## Problem
Each line from the one that contains "SONAR pin TRIG: 10 -> A1" to the last line of the records below must be restated word for word.

[Before-and-after change data]

*-*-*

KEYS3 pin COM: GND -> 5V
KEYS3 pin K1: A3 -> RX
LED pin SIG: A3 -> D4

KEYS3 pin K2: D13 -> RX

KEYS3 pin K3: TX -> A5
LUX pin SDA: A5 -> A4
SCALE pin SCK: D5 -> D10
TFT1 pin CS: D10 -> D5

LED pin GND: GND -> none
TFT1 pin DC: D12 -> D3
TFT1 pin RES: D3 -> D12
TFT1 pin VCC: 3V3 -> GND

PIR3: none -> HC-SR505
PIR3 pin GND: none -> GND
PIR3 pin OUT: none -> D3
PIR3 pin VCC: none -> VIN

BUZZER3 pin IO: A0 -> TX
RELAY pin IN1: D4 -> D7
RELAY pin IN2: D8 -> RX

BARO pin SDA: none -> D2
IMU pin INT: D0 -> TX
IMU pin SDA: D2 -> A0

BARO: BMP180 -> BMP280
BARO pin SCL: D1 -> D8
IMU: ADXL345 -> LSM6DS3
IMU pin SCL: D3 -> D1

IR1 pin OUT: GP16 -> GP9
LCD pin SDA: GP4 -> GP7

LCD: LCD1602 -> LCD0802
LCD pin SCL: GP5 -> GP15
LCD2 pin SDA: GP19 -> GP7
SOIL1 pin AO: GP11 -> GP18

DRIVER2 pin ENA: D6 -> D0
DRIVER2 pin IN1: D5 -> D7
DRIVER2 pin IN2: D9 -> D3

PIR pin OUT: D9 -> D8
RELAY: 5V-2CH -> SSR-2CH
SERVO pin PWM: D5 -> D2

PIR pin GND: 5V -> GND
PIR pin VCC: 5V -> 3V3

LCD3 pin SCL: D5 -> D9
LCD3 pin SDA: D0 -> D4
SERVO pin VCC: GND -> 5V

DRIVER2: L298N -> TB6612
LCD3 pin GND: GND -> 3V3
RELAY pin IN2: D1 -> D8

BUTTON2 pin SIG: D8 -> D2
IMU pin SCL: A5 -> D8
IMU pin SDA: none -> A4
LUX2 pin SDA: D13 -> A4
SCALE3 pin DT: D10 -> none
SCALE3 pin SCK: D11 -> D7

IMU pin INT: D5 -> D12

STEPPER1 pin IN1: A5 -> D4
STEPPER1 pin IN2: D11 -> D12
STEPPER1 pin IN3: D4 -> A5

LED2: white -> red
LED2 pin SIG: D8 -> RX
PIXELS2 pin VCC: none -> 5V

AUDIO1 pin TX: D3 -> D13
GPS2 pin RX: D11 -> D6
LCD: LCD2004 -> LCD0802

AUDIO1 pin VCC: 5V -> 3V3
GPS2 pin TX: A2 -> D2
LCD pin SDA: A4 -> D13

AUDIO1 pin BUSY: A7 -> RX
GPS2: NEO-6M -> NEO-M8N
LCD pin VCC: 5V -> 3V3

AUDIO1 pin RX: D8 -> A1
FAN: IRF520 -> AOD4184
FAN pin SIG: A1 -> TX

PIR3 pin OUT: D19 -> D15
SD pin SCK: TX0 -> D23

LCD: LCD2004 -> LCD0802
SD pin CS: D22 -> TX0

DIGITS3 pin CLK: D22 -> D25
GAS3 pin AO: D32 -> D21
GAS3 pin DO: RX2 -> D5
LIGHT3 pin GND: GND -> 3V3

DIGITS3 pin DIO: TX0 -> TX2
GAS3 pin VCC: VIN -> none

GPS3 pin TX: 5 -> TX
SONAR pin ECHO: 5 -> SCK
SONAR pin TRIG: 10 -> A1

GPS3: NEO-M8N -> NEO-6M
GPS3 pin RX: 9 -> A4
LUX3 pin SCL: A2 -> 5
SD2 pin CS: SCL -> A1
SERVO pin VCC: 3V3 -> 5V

*-*-*

## Reply to the task
SONAR pin TRIG: 10 -> A1

GPS3: NEO-M8N -> NEO-6M
GPS3 pin RX: 9 -> A4
LUX3 pin SCL: A2 -> 5
SD2 pin CS: SCL -> A1
SERVO pin VCC: 3V3 -> 5V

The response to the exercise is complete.